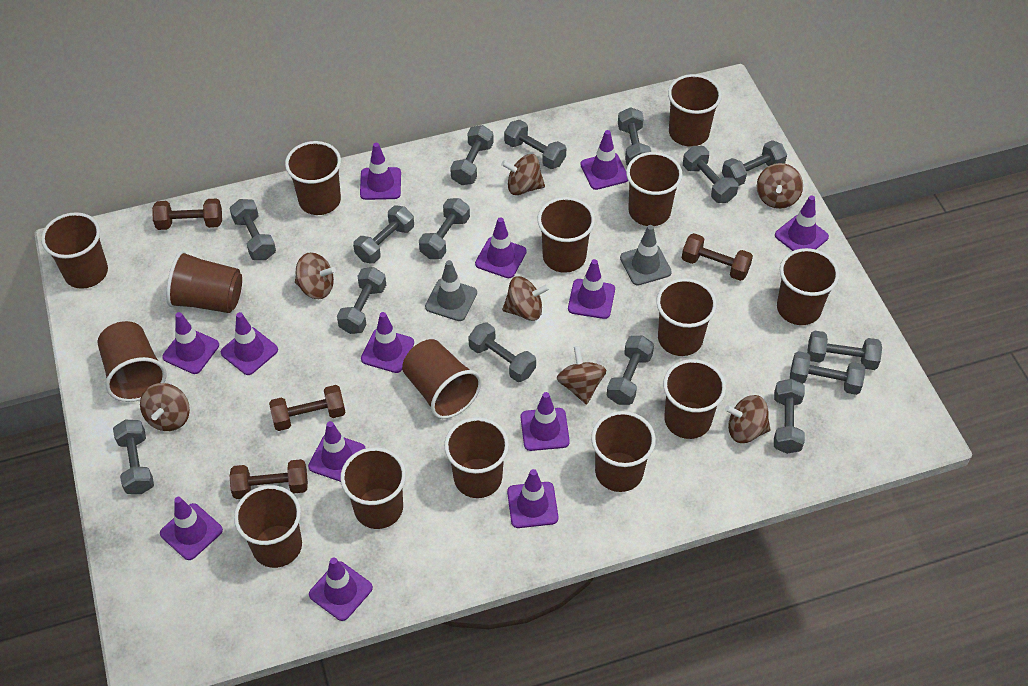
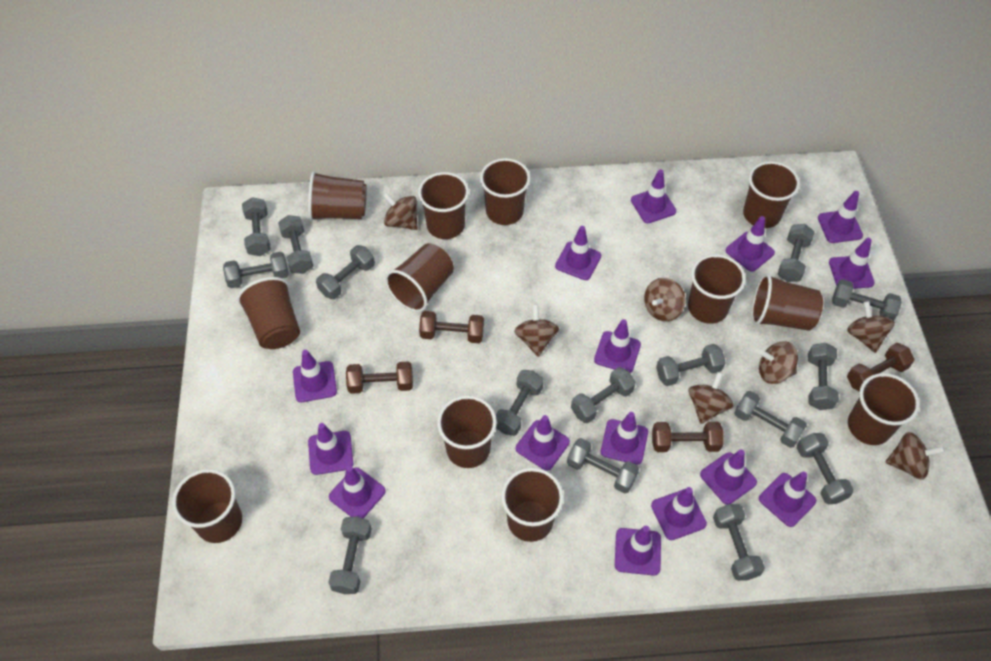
brown cup: 15 -> 12
grey traffic cone: 2 -> 0
purple traffic cone: 13 -> 15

● Exercise goal
All of the data is to be reproduced exactly, with the pictures left out.

● Answer to the problem
brown cup: 15 -> 12
grey traffic cone: 2 -> 0
purple traffic cone: 13 -> 15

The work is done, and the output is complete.